DIRECTIONS.
Once the pictures are set aside, print the records that follow exactly as written.
═════ INPUT MATERIAL
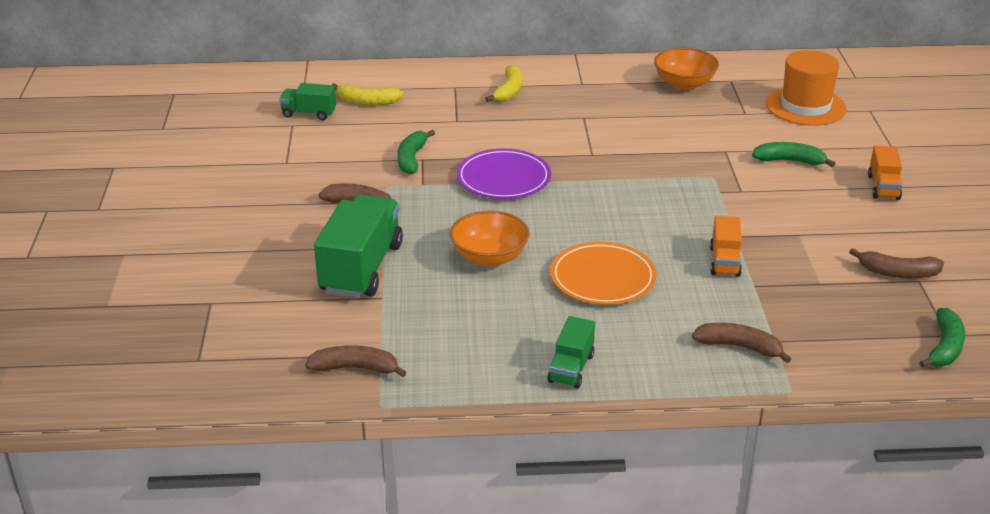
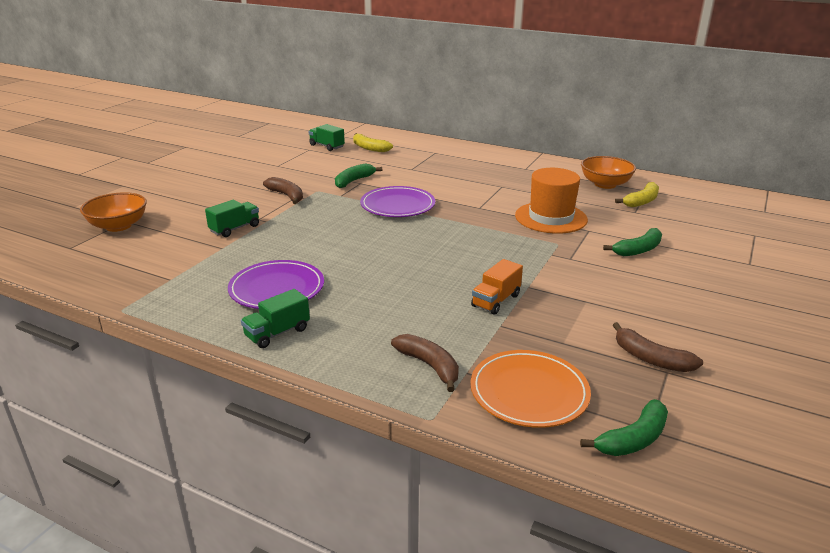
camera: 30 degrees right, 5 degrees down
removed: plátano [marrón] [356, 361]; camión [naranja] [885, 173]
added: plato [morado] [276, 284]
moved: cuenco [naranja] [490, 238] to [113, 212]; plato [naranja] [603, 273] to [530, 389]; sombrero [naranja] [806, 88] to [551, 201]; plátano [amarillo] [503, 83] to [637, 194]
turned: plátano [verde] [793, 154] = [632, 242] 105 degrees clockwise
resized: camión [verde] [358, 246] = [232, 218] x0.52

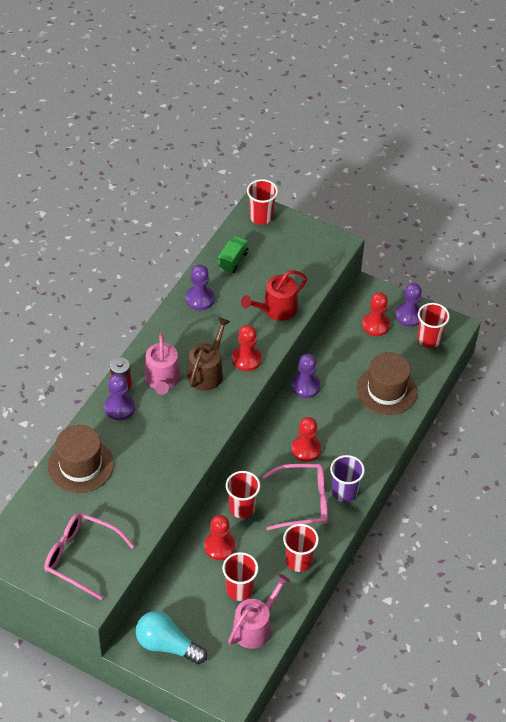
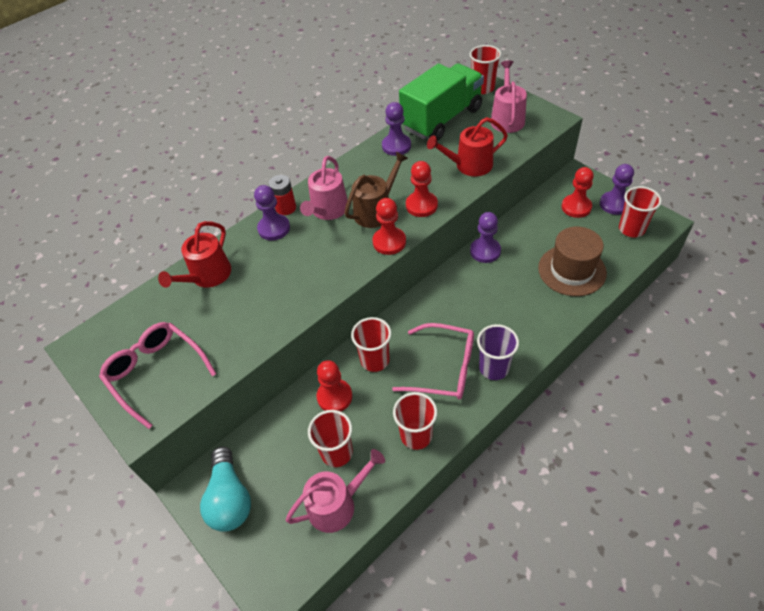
camera: 25 degrees right, 0 degrees up
added: regadera [rosa] [509, 97]
moved: peón [rojo] [306, 439] to [389, 226]
replaced: sombrero [marrón] [81, 459] to regadera [rojo] [194, 254]
turned: bombilla [turquesa] [171, 638] = [225, 489] 150 degrees counterclockwise
resized: camión [verde] [233, 254] = [441, 102] x2.26

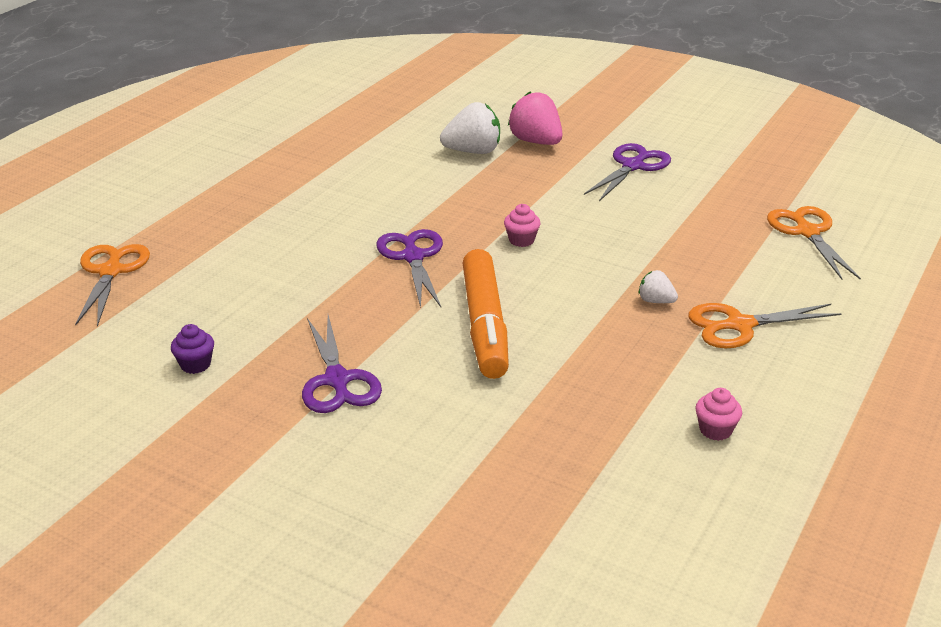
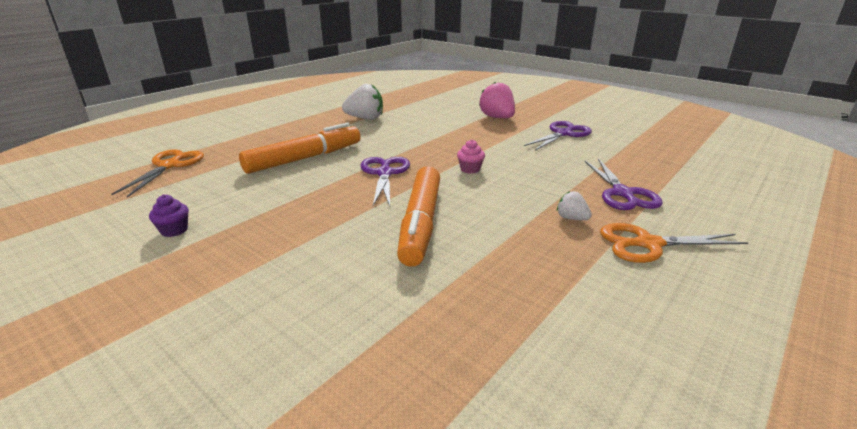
camera: 10 degrees right, 5 degrees down
removed: magdalena [rosa] [719, 414]; tijeras [naranja] [814, 243]
added: rotulador [naranja] [299, 148]
moved: fresa [blanco] [470, 128] to [362, 102]; tijeras [morado] [342, 364] to [623, 184]

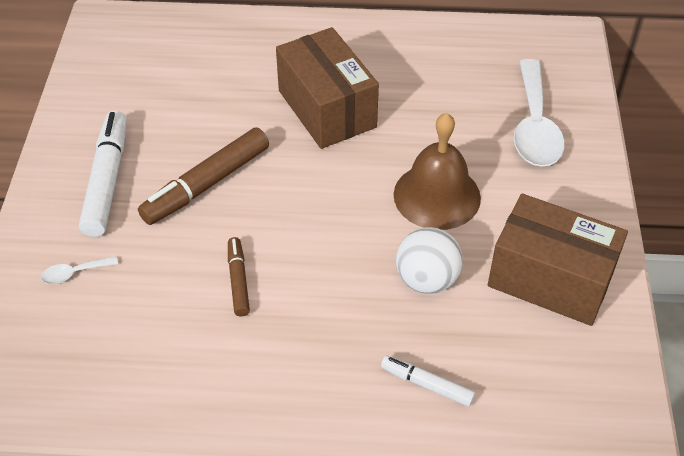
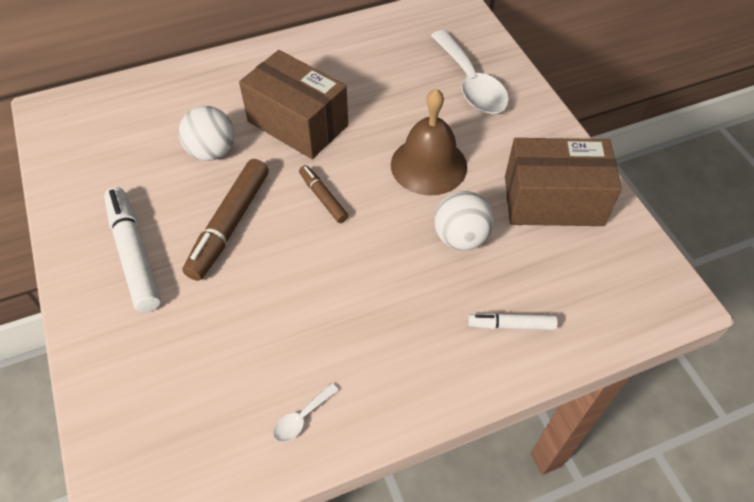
camera: 25 degrees left, 5 degrees up
added: pelota [blanco] [206, 133]
moved: cuchara [blanco] [79, 270] to [306, 412]; rotulador [marrón] [239, 276] to [323, 194]

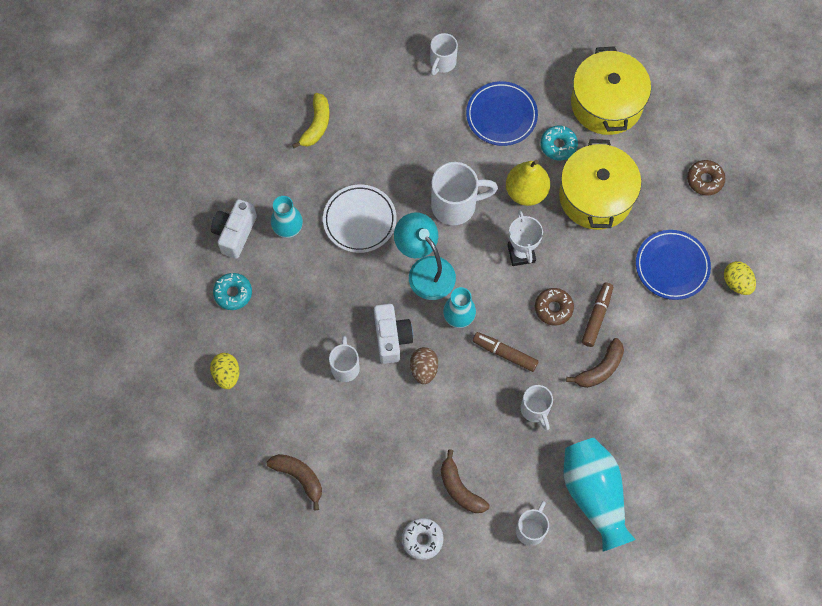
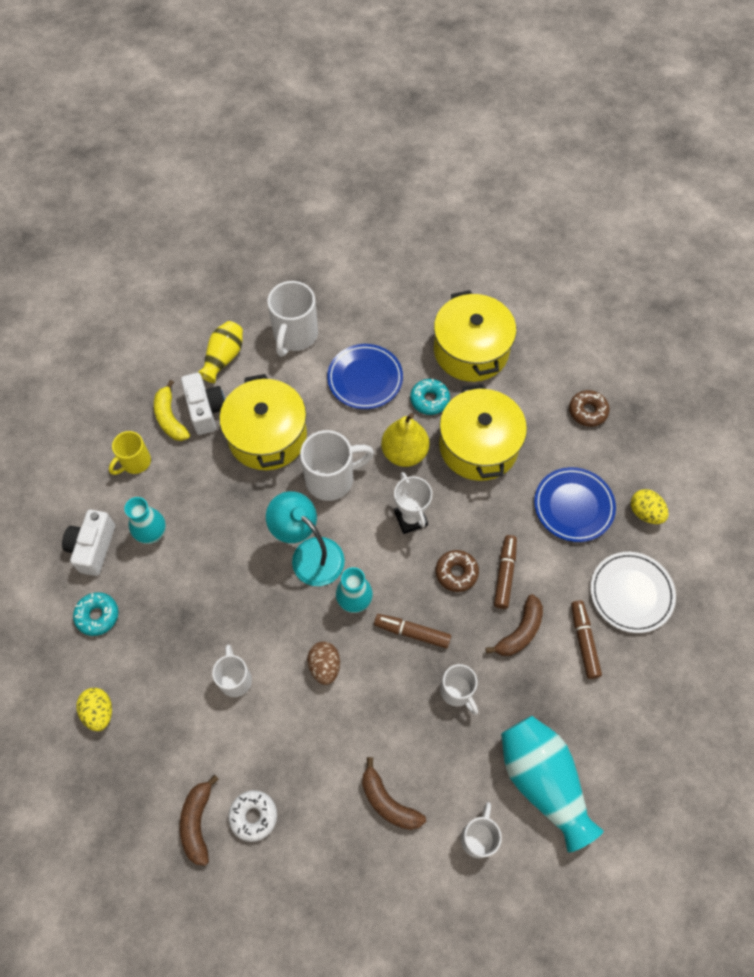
camera: 10 degrees left, 5 degrees down
added: taza [amarillo] [130, 453]; florero [amarillo] [220, 352]; olla [amarillo] [263, 422]; rotulador [marrón] [586, 639]
moved: cámara [blanco] [393, 334] to [203, 404]; rosquilla [blanco] [423, 539] to [252, 816]; plato [blanco] [360, 218] to [633, 592]
turned: plátano [amarillo] [311, 120] = [172, 410] 150 degrees clockwise; plátano [marrón] [294, 482] = [199, 820] 120 degrees counterclockwise
resized: taza [blanco] [444, 54] = [292, 319] x1.62

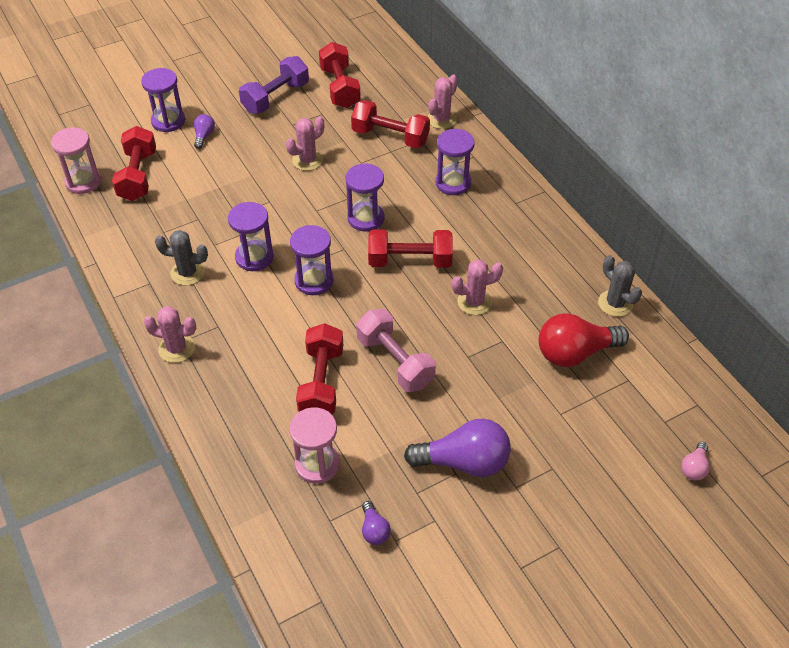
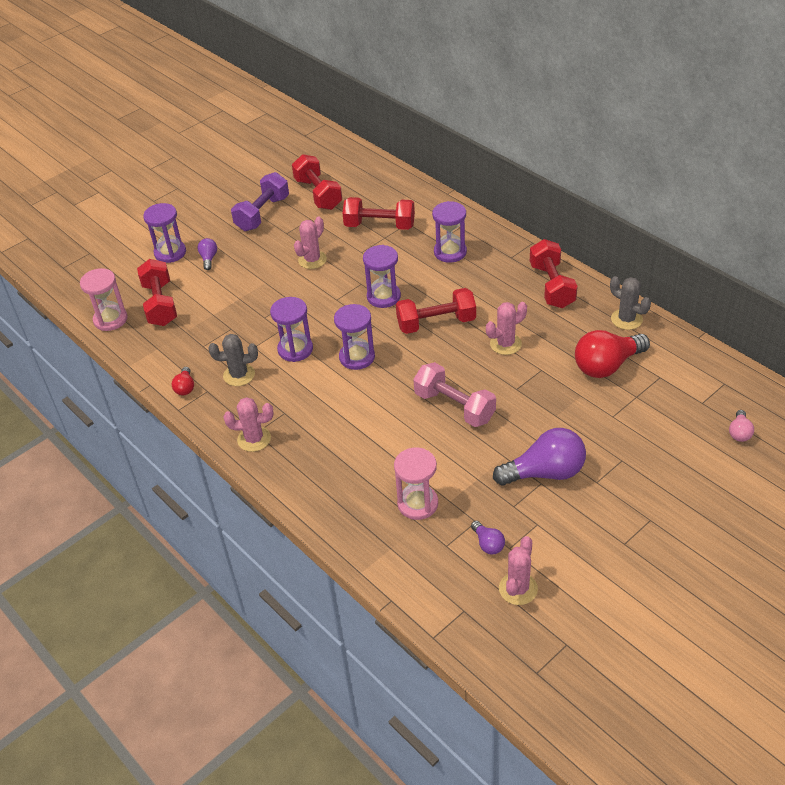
camera: 10 degrees left, 5 degrees down
added: bombilla [rojo] [183, 381]
moved: cactus [rosa] [442, 101] to [518, 570]; mancuerna [rojo] [319, 368] to [554, 273]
══════════
EXERCISE ANSWER.
camera: 30 degrees right, 5 degrees down
removed: plátano [marrón] [356, 361]; camión [naranja] [885, 173]
added: plato [morado] [276, 284]
moved: cuenco [naranja] [490, 238] to [113, 212]; plato [naranja] [603, 273] to [530, 389]; sombrero [naranja] [806, 88] to [551, 201]; plátano [amarillo] [503, 83] to [637, 194]
turned: plátano [verde] [793, 154] = [632, 242] 105 degrees clockwise
resized: camión [verde] [358, 246] = [232, 218] x0.52

camera: 25 degrees right, 0 degrees up
added: regadera [rosa] [509, 97]
moved: peón [rojo] [306, 439] to [389, 226]
replaced: sombrero [marrón] [81, 459] to regadera [rojo] [194, 254]
turned: bombilla [turquesa] [171, 638] = [225, 489] 150 degrees counterclockwise
resized: camión [verde] [233, 254] = [441, 102] x2.26

camera: 10 degrees right, 5 degrees down
removed: magdalena [rosa] [719, 414]; tijeras [naranja] [814, 243]
added: rotulador [naranja] [299, 148]
moved: fresa [blanco] [470, 128] to [362, 102]; tijeras [morado] [342, 364] to [623, 184]

camera: 25 degrees left, 5 degrees up
added: pelota [blanco] [206, 133]
moved: cuchara [blanco] [79, 270] to [306, 412]; rotulador [marrón] [239, 276] to [323, 194]

camera: 10 degrees left, 5 degrees down
added: taza [amarillo] [130, 453]; florero [amarillo] [220, 352]; olla [amarillo] [263, 422]; rotulador [marrón] [586, 639]
moved: cámara [blanco] [393, 334] to [203, 404]; rosquilla [blanco] [423, 539] to [252, 816]; plato [blanco] [360, 218] to [633, 592]
turned: plátano [amarillo] [311, 120] = [172, 410] 150 degrees clockwise; plátano [marrón] [294, 482] = [199, 820] 120 degrees counterclockwise
resized: taza [blanco] [444, 54] = [292, 319] x1.62

camera: 10 degrees left, 5 degrees down
added: bombilla [rojo] [183, 381]
moved: cactus [rosa] [442, 101] to [518, 570]; mancuerna [rojo] [319, 368] to [554, 273]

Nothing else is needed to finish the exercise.